Show every line from the entries that follow which holds the word "RAMP".
TASK MATERIAL START
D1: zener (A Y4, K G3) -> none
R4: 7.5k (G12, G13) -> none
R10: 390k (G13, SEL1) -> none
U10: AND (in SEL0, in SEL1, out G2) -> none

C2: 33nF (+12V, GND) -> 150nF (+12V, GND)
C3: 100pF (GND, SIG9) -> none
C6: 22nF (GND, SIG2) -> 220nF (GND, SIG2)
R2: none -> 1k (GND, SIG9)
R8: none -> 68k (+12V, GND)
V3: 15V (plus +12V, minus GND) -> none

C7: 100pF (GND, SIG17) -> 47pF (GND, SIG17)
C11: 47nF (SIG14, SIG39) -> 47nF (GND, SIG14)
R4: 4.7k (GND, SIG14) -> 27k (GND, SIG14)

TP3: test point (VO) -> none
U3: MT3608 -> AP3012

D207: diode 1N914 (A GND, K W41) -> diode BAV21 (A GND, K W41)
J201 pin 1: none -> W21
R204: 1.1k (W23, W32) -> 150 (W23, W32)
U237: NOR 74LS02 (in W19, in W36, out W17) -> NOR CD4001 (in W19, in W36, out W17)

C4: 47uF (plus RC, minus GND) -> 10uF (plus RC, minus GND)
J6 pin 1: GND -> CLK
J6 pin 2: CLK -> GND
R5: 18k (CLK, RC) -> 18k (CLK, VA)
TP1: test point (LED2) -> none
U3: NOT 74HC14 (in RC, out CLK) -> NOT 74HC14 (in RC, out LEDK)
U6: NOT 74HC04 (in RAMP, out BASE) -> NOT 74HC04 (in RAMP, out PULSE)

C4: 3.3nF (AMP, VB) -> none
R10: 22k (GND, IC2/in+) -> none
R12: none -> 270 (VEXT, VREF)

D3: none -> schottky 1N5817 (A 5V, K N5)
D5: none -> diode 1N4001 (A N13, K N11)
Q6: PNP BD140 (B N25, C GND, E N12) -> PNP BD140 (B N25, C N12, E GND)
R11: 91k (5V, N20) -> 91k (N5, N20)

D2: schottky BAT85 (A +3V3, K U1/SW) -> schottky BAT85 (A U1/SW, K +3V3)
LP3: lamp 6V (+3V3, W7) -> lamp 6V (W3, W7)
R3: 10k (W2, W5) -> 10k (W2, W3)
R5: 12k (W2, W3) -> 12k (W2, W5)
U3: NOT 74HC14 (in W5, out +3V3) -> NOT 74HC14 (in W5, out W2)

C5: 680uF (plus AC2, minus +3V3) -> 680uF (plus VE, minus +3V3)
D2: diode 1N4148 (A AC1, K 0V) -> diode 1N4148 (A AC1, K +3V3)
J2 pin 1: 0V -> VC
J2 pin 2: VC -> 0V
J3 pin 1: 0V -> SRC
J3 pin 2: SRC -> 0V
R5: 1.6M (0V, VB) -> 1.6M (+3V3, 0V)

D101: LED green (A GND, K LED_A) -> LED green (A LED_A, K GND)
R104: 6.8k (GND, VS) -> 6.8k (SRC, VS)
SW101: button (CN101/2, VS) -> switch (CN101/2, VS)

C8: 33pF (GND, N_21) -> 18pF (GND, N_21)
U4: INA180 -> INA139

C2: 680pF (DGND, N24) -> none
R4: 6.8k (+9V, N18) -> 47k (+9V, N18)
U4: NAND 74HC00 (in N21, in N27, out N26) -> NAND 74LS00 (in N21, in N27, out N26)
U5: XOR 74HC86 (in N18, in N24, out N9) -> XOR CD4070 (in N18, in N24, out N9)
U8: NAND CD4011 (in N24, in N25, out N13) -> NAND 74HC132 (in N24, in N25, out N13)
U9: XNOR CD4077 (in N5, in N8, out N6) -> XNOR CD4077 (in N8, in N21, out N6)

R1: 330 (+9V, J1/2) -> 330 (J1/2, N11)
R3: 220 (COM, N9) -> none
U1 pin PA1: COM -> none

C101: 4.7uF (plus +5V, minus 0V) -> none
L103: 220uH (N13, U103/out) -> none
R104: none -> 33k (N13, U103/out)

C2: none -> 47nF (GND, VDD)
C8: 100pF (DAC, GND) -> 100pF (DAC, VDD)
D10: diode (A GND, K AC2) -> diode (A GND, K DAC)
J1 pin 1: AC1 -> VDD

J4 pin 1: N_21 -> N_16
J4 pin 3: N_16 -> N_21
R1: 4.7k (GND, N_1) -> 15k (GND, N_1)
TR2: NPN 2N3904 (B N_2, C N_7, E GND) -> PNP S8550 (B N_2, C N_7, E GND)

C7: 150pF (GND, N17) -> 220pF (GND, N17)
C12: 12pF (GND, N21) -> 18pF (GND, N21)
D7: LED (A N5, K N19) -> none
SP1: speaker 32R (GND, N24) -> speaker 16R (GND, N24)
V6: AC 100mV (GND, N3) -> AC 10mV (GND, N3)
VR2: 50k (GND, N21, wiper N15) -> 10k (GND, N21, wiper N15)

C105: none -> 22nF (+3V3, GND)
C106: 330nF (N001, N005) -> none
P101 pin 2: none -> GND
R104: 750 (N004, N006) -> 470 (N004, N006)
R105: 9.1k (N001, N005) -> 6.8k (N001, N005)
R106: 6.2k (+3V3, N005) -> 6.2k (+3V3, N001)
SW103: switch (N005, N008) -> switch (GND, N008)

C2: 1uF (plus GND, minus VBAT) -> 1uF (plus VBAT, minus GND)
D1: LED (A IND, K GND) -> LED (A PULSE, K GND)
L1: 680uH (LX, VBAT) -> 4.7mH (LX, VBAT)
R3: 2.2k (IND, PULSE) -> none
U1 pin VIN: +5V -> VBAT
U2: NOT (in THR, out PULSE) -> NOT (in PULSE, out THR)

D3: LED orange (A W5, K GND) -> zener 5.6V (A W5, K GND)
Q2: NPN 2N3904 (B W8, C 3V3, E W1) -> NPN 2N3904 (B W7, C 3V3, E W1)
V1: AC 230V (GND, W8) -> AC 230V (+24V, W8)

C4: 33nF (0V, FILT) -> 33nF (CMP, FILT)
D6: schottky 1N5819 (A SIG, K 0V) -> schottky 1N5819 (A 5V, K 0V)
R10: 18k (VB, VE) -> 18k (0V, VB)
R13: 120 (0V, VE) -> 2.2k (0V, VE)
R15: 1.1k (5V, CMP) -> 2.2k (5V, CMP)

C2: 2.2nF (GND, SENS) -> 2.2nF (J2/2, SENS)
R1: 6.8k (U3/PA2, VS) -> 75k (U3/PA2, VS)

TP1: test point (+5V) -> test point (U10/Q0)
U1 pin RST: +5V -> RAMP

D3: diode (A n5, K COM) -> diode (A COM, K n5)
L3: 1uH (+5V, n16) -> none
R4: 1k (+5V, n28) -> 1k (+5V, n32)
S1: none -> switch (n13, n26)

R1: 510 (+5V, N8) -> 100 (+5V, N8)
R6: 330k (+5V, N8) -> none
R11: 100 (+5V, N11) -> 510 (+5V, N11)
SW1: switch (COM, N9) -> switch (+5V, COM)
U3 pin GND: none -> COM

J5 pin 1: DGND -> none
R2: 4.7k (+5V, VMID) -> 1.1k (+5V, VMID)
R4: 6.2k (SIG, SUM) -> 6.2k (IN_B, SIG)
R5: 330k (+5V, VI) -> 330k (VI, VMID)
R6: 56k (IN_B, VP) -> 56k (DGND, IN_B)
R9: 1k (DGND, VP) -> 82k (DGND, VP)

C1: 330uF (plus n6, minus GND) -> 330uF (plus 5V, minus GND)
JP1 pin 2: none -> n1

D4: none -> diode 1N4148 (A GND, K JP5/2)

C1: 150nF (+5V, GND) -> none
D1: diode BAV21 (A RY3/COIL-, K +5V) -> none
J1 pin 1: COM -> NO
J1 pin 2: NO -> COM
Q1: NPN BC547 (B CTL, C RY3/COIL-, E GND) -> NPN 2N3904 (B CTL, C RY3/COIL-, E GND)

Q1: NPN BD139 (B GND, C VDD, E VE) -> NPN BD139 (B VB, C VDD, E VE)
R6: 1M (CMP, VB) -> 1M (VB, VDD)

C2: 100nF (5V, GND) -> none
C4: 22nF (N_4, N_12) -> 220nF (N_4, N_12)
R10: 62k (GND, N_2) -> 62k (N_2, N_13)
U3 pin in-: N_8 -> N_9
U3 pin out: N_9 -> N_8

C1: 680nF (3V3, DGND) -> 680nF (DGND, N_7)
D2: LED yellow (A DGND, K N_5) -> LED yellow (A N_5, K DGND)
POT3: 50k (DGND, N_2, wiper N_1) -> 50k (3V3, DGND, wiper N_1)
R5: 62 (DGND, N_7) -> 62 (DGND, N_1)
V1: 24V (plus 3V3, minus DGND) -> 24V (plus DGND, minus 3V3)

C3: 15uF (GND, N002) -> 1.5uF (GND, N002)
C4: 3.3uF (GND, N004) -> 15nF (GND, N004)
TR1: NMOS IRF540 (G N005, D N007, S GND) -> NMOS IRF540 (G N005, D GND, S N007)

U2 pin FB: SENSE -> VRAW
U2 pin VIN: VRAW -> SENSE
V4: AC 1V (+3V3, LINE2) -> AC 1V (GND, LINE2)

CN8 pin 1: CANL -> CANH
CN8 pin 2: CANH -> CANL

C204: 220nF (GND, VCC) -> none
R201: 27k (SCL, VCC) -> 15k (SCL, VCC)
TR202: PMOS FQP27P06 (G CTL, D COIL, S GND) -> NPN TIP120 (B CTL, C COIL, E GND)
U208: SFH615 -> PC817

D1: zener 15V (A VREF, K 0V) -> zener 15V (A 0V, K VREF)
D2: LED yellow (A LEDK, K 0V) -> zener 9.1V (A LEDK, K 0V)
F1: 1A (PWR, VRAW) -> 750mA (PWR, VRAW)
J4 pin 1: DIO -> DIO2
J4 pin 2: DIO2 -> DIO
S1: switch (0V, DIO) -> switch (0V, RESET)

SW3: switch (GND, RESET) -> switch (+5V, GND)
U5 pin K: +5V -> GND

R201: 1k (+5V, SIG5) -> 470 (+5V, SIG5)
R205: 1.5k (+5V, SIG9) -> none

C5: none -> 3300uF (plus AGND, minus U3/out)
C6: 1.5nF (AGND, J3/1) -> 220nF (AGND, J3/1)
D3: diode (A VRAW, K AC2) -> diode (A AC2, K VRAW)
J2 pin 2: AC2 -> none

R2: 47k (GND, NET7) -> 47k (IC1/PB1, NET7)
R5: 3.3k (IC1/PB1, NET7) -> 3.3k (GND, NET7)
TASK MATERIAL END
_TASK SOLUTION_
U6: NOT 74HC04 (in RAMP, out BASE) -> NOT 74HC04 (in RAMP, out PULSE)
U1 pin RST: +5V -> RAMP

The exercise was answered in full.